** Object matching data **
○ ○ ○ ○ ○
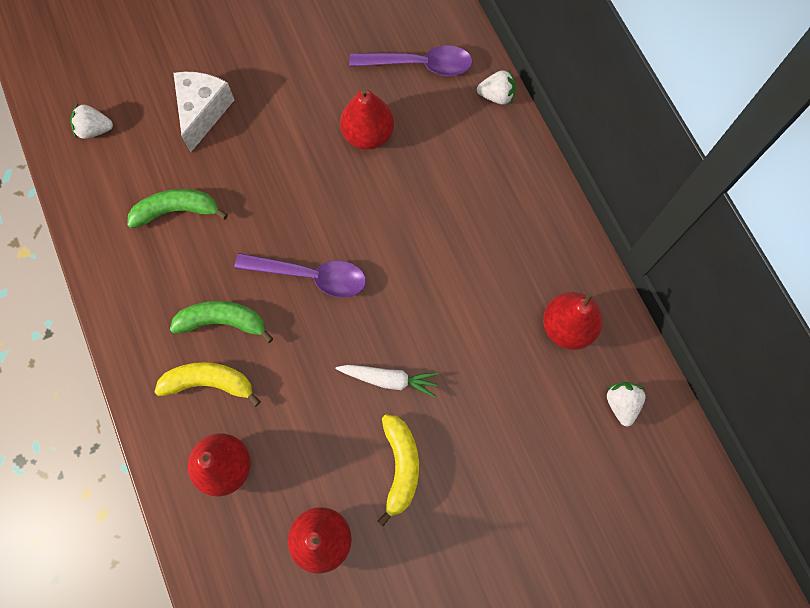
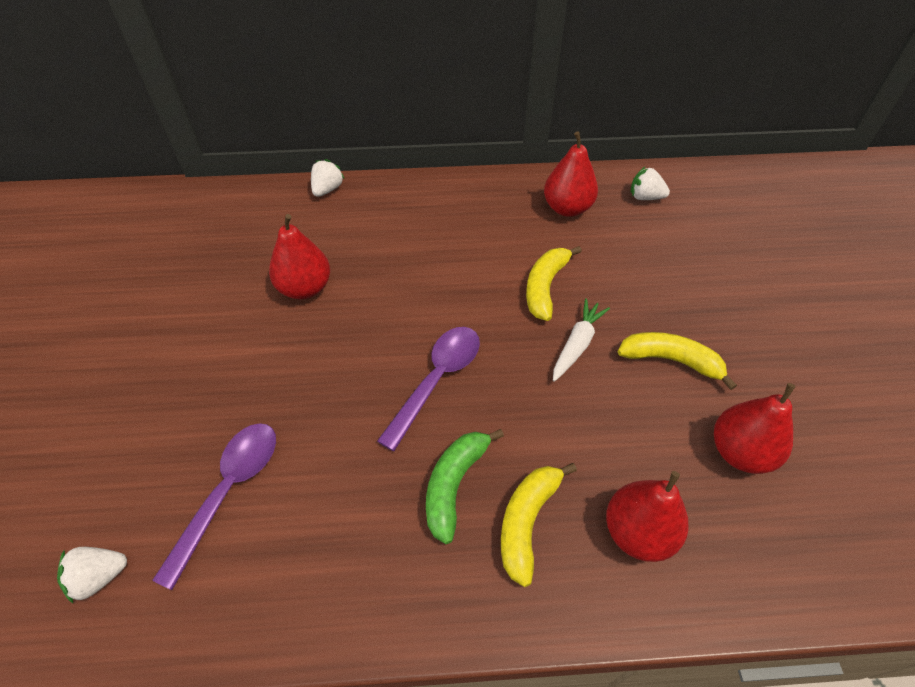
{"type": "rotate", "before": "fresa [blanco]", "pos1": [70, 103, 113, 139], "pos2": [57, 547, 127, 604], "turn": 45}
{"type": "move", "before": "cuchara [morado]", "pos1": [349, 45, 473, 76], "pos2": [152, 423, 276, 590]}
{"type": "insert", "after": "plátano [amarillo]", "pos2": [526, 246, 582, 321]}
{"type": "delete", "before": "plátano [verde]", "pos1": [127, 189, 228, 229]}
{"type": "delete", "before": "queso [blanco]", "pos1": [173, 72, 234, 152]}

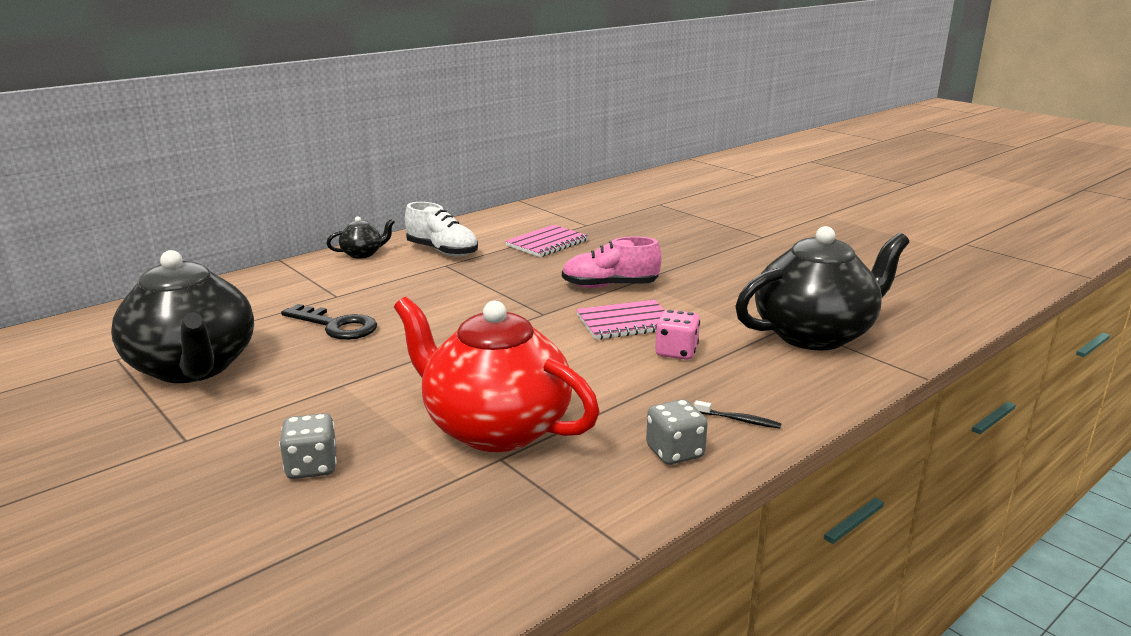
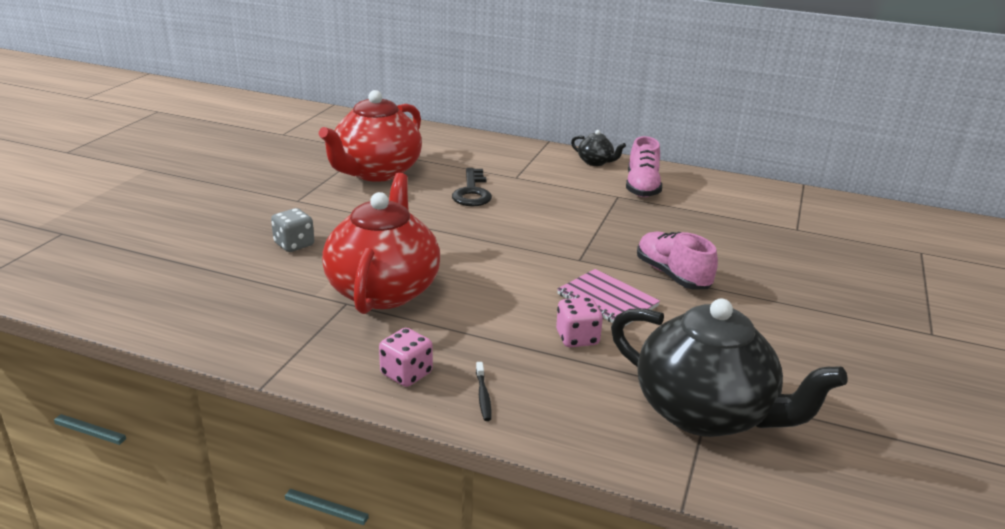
{"type": "recolor", "before": "tetera [negro]", "after": "tetera [rojo]", "pos1": [111, 250, 254, 383], "pos2": [319, 90, 422, 182]}
{"type": "recolor", "before": "dado [gris]", "after": "dado [rosa]", "pos1": [646, 399, 708, 465], "pos2": [379, 328, 433, 387]}
{"type": "recolor", "before": "zapato [blanco]", "after": "zapato [rosa]", "pos1": [405, 202, 478, 257], "pos2": [626, 136, 662, 197]}
{"type": "delete", "before": "cuaderno [rosa]", "pos1": [505, 225, 588, 257]}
○ ○ ○ ○ ○
** Work to be completed **
Exact reproduction of the entries above is what's needed; images stay out.

** Task solution **
{"type": "rotate", "before": "fresa [blanco]", "pos1": [70, 103, 113, 139], "pos2": [57, 547, 127, 604], "turn": 45}
{"type": "move", "before": "cuchara [morado]", "pos1": [349, 45, 473, 76], "pos2": [152, 423, 276, 590]}
{"type": "insert", "after": "plátano [amarillo]", "pos2": [526, 246, 582, 321]}
{"type": "delete", "before": "plátano [verde]", "pos1": [127, 189, 228, 229]}
{"type": "delete", "before": "queso [blanco]", "pos1": [173, 72, 234, 152]}

{"type": "recolor", "before": "tetera [negro]", "after": "tetera [rojo]", "pos1": [111, 250, 254, 383], "pos2": [319, 90, 422, 182]}
{"type": "recolor", "before": "dado [gris]", "after": "dado [rosa]", "pos1": [646, 399, 708, 465], "pos2": [379, 328, 433, 387]}
{"type": "recolor", "before": "zapato [blanco]", "after": "zapato [rosa]", "pos1": [405, 202, 478, 257], "pos2": [626, 136, 662, 197]}
{"type": "delete", "before": "cuaderno [rosa]", "pos1": [505, 225, 588, 257]}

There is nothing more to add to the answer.